> _EXERCISE_: Transcribe exactly, and only, the lines from the one with "orange line: (42, 31) -> (52, 39), turned -35" through the end of the records below, including both of those lines. Skip all pictures.

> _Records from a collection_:
[Start of Attachment]

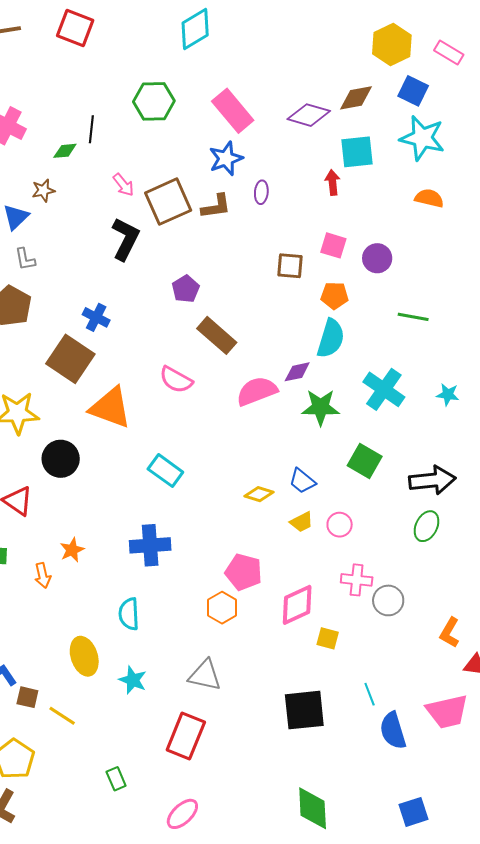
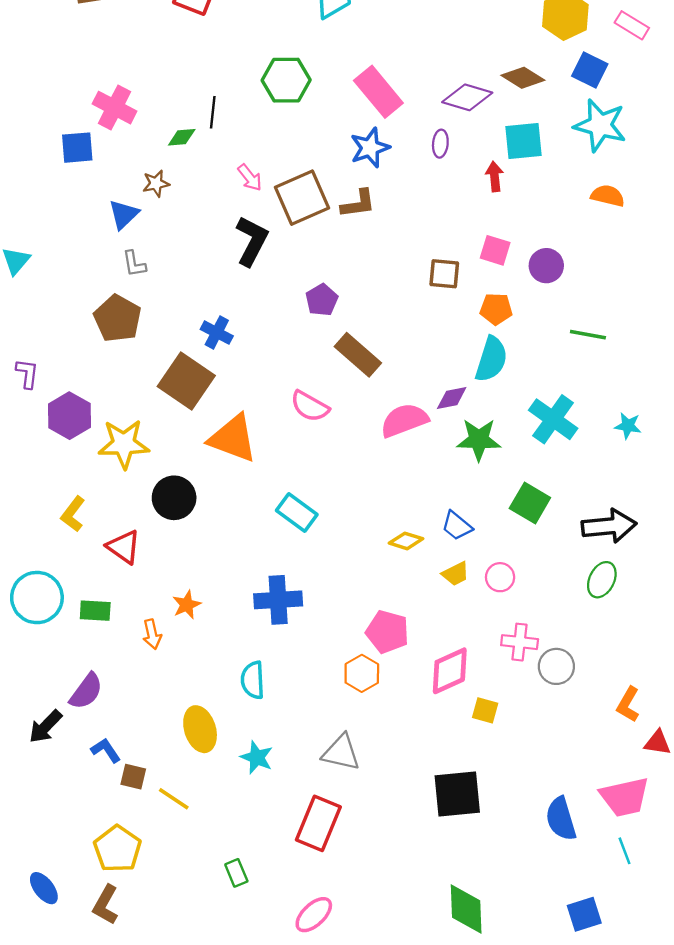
brown diamond: (356, 98) -> (523, 78), turned 42
purple ellipse: (261, 192) -> (440, 144), moved
cyan line: (370, 694) -> (625, 851), moved

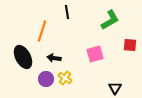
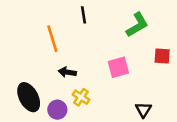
orange line: (42, 31) -> (52, 39), turned -35
black ellipse: (23, 57) -> (29, 97), moved
purple circle: (46, 79) -> (57, 110), moved

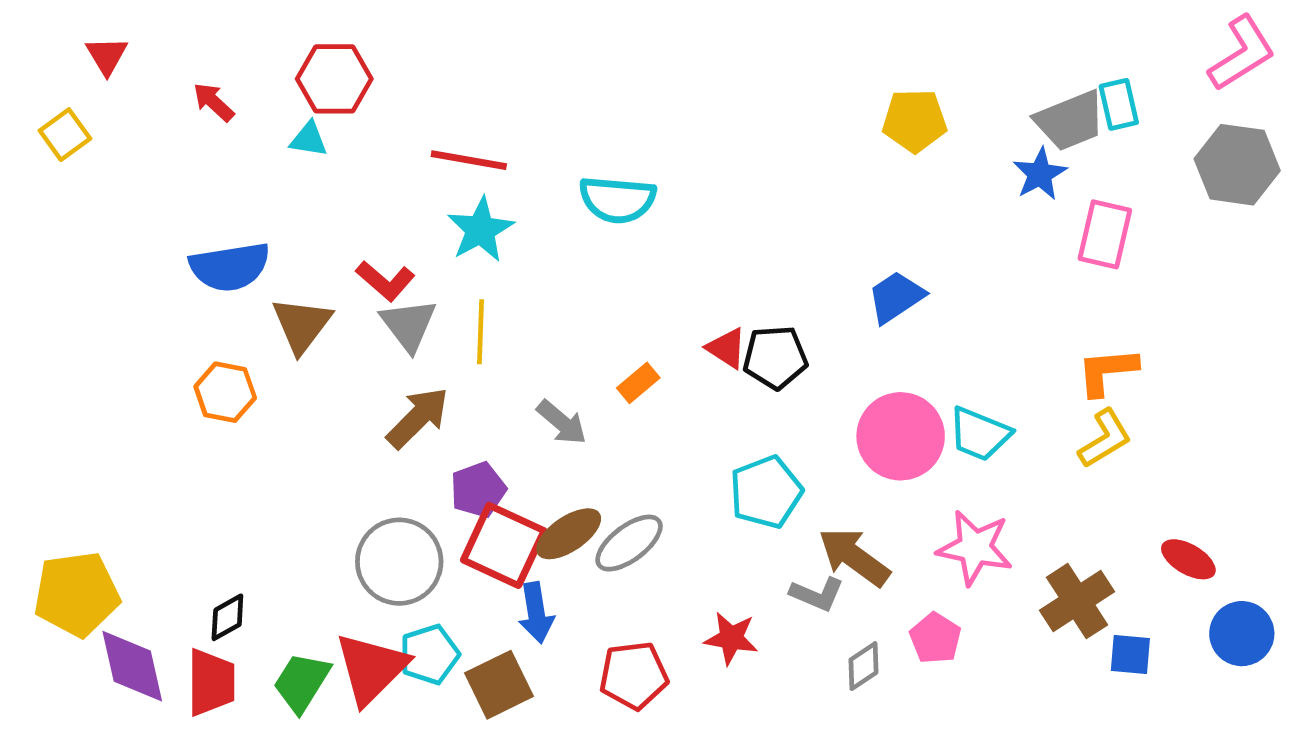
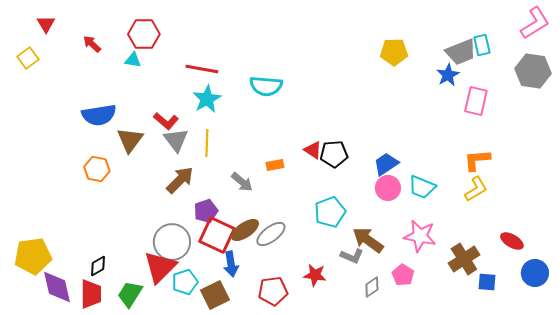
blue trapezoid: (896, 297) -> (386, 164), moved
orange rectangle: (638, 383) -> (275, 165), turned 30
pink circle: (901, 436) -> (388, 188), size x0.7
red triangle: (371, 668) -> (160, 267), moved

[End of Attachment]

> _WRITTEN RESPONSE_:
orange line: (42, 31) -> (52, 39), turned -35
black ellipse: (23, 57) -> (29, 97), moved
purple circle: (46, 79) -> (57, 110), moved

blue trapezoid: (896, 297) -> (386, 164), moved
orange rectangle: (638, 383) -> (275, 165), turned 30
pink circle: (901, 436) -> (388, 188), size x0.7
red triangle: (371, 668) -> (160, 267), moved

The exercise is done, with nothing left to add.